Start of Block
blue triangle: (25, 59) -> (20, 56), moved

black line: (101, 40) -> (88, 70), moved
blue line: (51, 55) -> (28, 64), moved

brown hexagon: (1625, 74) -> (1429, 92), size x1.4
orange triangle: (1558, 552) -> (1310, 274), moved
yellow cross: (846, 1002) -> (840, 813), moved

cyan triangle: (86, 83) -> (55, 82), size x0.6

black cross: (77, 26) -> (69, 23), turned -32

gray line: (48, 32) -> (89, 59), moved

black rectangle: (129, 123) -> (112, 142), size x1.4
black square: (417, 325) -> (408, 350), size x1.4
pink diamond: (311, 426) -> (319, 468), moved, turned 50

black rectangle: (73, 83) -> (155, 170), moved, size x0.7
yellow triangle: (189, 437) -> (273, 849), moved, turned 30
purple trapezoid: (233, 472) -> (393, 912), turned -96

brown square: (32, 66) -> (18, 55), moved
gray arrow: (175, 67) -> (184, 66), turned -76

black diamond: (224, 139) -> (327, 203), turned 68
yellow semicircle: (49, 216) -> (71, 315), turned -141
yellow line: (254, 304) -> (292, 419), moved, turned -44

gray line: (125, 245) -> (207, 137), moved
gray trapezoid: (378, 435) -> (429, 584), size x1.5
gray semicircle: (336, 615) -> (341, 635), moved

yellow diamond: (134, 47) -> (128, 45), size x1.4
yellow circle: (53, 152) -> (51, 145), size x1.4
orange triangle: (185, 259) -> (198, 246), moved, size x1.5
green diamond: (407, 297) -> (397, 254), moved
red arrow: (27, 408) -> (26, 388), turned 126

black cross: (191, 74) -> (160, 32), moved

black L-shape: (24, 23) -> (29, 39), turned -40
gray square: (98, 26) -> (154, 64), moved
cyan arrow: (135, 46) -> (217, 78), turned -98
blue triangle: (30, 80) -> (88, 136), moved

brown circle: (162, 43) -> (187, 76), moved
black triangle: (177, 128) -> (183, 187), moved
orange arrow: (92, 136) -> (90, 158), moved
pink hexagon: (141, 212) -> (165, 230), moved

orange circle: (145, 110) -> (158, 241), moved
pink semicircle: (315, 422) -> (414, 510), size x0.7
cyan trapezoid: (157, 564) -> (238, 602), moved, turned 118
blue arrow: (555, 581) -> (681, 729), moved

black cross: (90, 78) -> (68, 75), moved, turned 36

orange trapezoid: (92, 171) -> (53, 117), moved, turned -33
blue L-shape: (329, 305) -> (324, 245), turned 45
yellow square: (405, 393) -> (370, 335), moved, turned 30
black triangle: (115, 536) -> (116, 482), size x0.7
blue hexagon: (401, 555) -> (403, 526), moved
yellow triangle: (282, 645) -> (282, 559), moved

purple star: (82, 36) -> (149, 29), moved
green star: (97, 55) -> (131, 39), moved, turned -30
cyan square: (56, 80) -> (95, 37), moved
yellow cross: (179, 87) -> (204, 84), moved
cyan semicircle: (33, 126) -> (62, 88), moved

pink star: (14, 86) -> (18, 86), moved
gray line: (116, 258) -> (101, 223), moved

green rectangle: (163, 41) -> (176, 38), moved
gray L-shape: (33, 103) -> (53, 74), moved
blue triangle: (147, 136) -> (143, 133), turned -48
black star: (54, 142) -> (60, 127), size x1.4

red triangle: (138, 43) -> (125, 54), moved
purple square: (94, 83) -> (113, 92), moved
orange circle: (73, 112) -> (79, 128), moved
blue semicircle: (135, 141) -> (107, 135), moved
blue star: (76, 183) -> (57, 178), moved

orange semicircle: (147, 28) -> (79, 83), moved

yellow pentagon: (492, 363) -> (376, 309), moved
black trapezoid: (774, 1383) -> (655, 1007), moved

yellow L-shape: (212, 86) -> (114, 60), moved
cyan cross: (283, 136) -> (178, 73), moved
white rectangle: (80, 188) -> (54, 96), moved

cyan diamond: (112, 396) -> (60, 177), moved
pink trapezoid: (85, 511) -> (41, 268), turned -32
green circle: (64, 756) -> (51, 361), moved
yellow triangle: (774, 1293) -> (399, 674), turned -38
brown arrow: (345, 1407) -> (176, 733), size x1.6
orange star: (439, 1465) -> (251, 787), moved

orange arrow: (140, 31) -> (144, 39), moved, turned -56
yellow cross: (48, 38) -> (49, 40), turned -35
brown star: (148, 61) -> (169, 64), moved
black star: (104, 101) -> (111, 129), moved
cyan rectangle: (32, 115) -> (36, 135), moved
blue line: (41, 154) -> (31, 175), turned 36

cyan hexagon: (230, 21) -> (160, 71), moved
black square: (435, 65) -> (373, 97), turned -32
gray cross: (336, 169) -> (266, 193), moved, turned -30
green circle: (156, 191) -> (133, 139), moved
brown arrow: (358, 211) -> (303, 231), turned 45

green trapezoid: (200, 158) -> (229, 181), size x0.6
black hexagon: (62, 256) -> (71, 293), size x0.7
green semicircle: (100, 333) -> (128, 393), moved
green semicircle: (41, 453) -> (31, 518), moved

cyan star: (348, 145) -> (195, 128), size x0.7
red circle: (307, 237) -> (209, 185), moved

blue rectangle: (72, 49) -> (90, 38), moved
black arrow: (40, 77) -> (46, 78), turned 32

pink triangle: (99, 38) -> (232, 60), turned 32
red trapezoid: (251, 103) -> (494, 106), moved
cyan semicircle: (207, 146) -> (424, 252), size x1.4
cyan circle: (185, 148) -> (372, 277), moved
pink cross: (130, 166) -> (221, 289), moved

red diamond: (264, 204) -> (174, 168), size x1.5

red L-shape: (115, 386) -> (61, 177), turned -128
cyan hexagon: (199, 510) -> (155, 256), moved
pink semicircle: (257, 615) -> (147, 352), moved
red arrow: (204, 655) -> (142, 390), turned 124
End of Block
**Requirement**: Retype the listing from its first line onward, stopping after the line that contains "gray semicircle: (336, 615)" has been retyped in full.

**Written response**:
blue triangle: (25, 59) -> (20, 56), moved

black line: (101, 40) -> (88, 70), moved
blue line: (51, 55) -> (28, 64), moved

brown hexagon: (1625, 74) -> (1429, 92), size x1.4
orange triangle: (1558, 552) -> (1310, 274), moved
yellow cross: (846, 1002) -> (840, 813), moved

cyan triangle: (86, 83) -> (55, 82), size x0.6

black cross: (77, 26) -> (69, 23), turned -32

gray line: (48, 32) -> (89, 59), moved

black rectangle: (129, 123) -> (112, 142), size x1.4
black square: (417, 325) -> (408, 350), size x1.4
pink diamond: (311, 426) -> (319, 468), moved, turned 50

black rectangle: (73, 83) -> (155, 170), moved, size x0.7
yellow triangle: (189, 437) -> (273, 849), moved, turned 30
purple trapezoid: (233, 472) -> (393, 912), turned -96

brown square: (32, 66) -> (18, 55), moved
gray arrow: (175, 67) -> (184, 66), turned -76

black diamond: (224, 139) -> (327, 203), turned 68
yellow semicircle: (49, 216) -> (71, 315), turned -141
yellow line: (254, 304) -> (292, 419), moved, turned -44

gray line: (125, 245) -> (207, 137), moved
gray trapezoid: (378, 435) -> (429, 584), size x1.5
gray semicircle: (336, 615) -> (341, 635), moved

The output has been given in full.